• [EXERCISE DATA]:
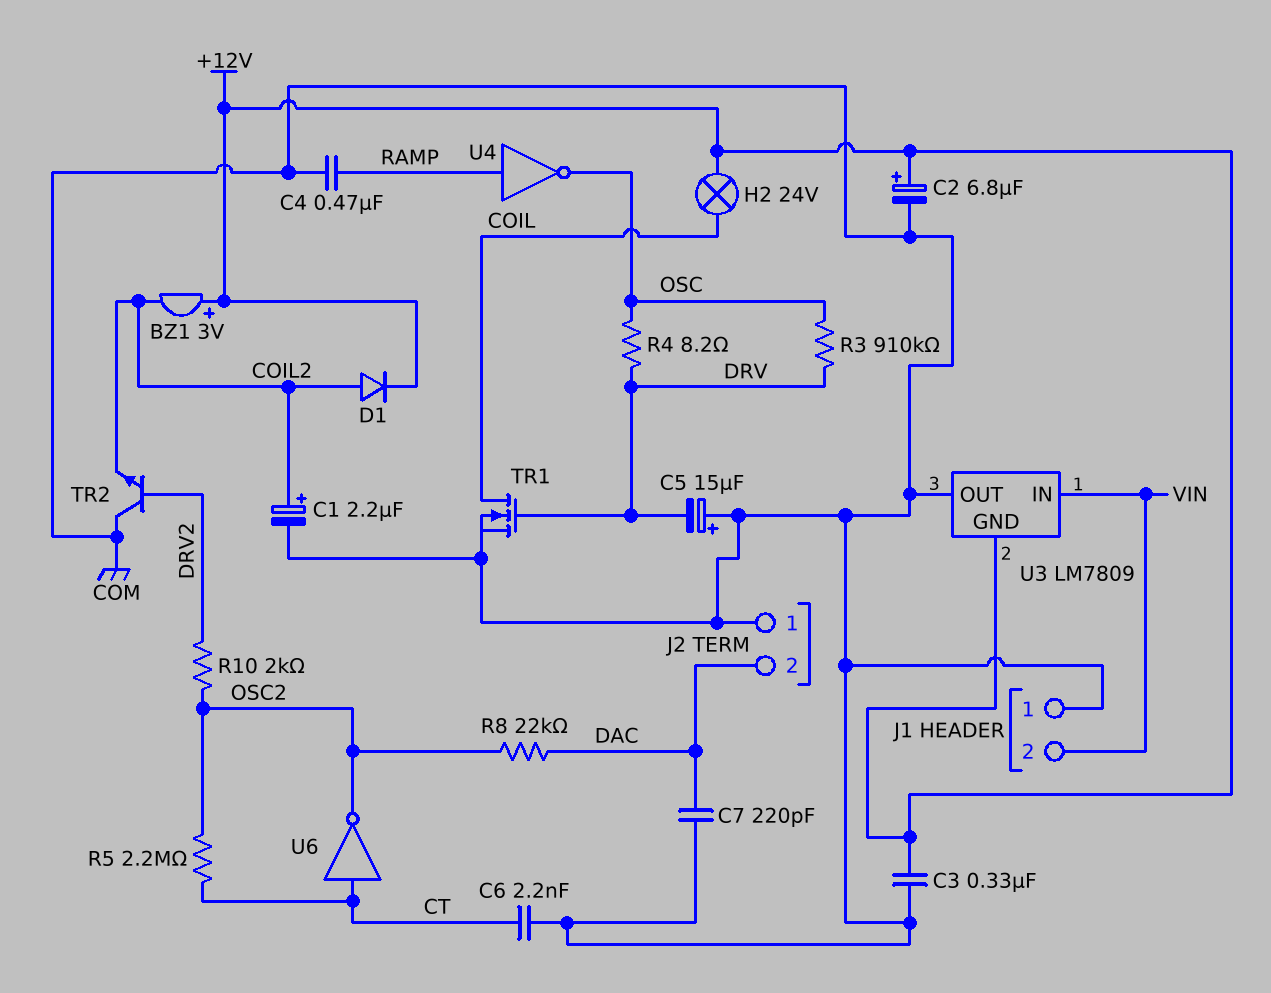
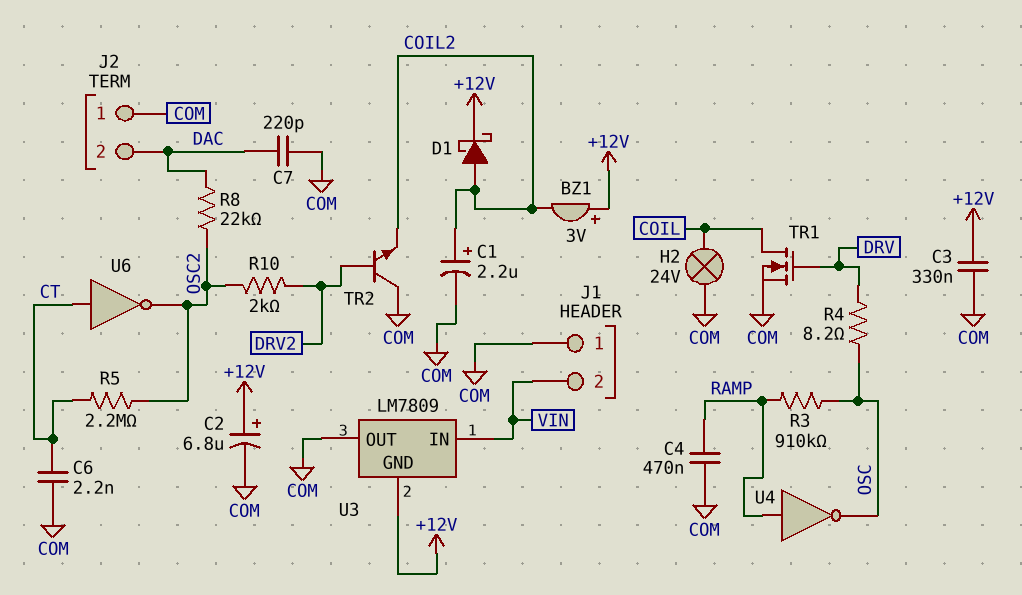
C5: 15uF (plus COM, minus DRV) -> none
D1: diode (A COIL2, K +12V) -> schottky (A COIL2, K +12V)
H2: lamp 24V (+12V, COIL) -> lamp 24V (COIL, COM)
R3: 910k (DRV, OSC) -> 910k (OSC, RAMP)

==

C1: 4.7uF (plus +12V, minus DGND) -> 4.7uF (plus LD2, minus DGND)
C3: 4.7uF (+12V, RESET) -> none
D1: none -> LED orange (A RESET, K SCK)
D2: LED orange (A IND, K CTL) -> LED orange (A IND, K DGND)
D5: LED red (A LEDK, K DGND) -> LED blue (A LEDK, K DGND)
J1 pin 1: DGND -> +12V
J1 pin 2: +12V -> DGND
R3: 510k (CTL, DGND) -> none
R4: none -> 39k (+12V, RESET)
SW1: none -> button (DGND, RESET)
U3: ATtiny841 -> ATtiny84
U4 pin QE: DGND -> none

...

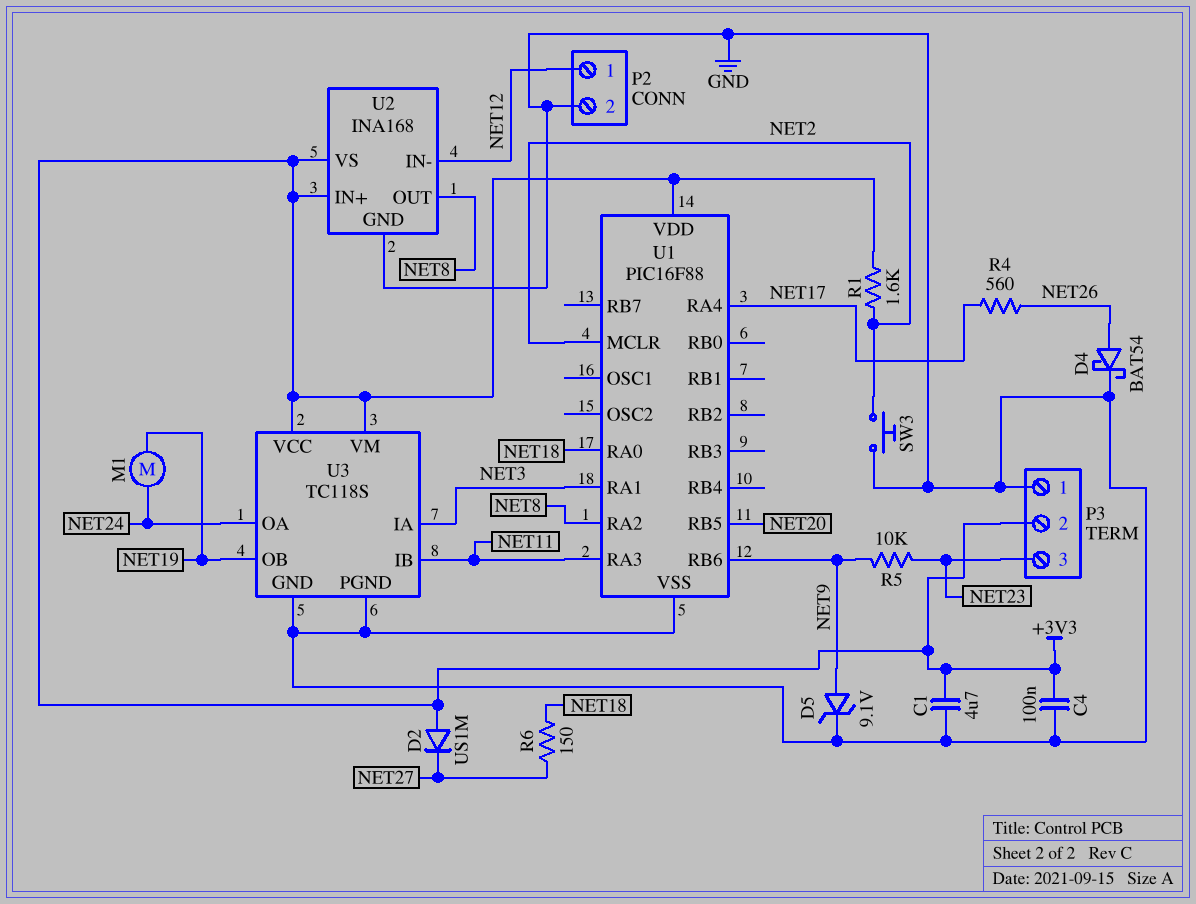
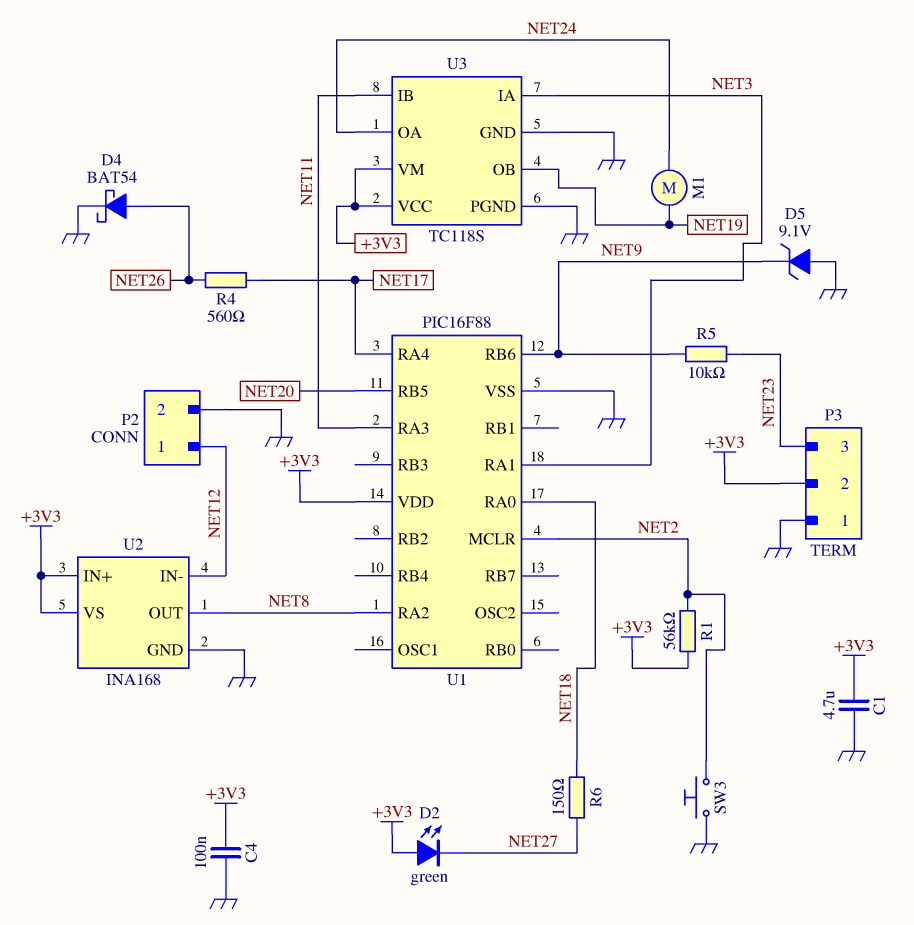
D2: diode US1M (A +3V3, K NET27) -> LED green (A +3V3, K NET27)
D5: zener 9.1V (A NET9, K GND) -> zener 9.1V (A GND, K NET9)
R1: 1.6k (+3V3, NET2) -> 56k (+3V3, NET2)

• [GOAL OF THE EXERCISE]: Using the records above, restate word for word the lines from the one with "D5: zener 9.1V" through the one with "R1: 1.6k (+3V3, NET2) -> 56k (+3V3, NET2)", both included.

• [RESULT]:
D5: zener 9.1V (A NET9, K GND) -> zener 9.1V (A GND, K NET9)
R1: 1.6k (+3V3, NET2) -> 56k (+3V3, NET2)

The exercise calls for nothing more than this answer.